Exercise brief - Would you output the following records verbatim and skip the images in them?

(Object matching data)
========================
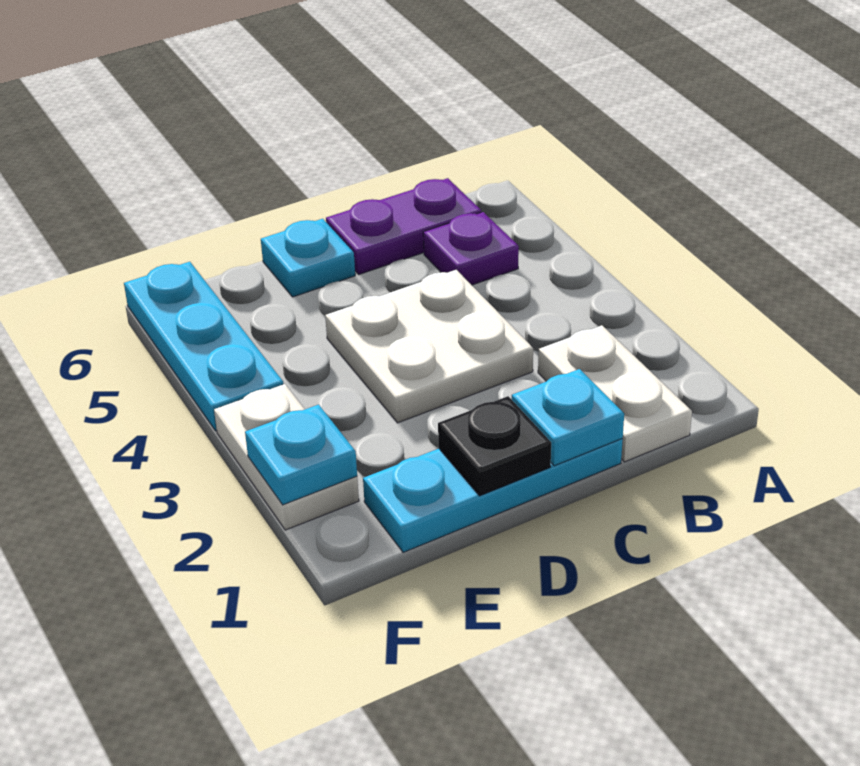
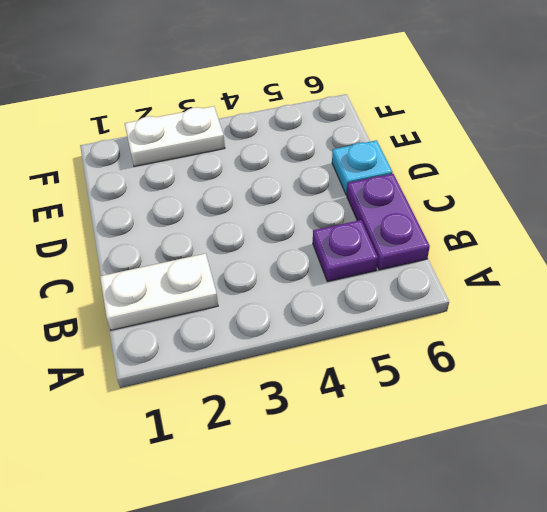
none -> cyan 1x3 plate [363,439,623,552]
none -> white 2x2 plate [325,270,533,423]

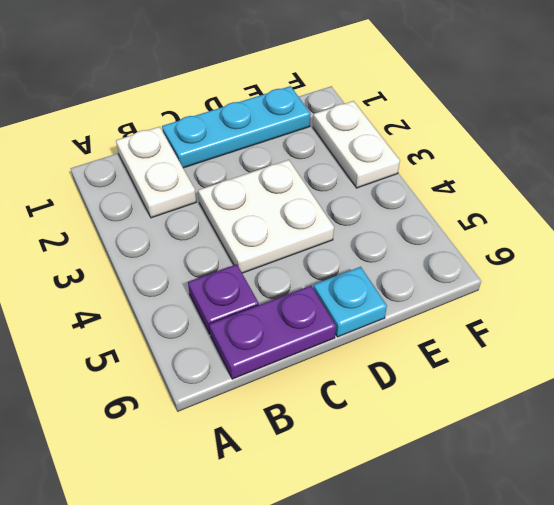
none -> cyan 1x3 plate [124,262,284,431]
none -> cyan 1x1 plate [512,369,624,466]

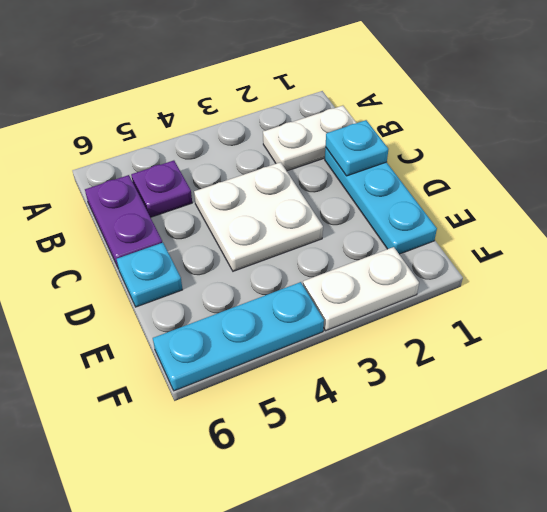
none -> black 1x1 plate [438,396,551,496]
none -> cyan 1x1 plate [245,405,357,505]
========================
Answer to the exercise -
none -> cyan 1x3 plate [363,439,623,552]
none -> white 2x2 plate [325,270,533,423]

none -> cyan 1x3 plate [124,262,284,431]
none -> cyan 1x1 plate [512,369,624,466]

none -> black 1x1 plate [438,396,551,496]
none -> cyan 1x1 plate [245,405,357,505]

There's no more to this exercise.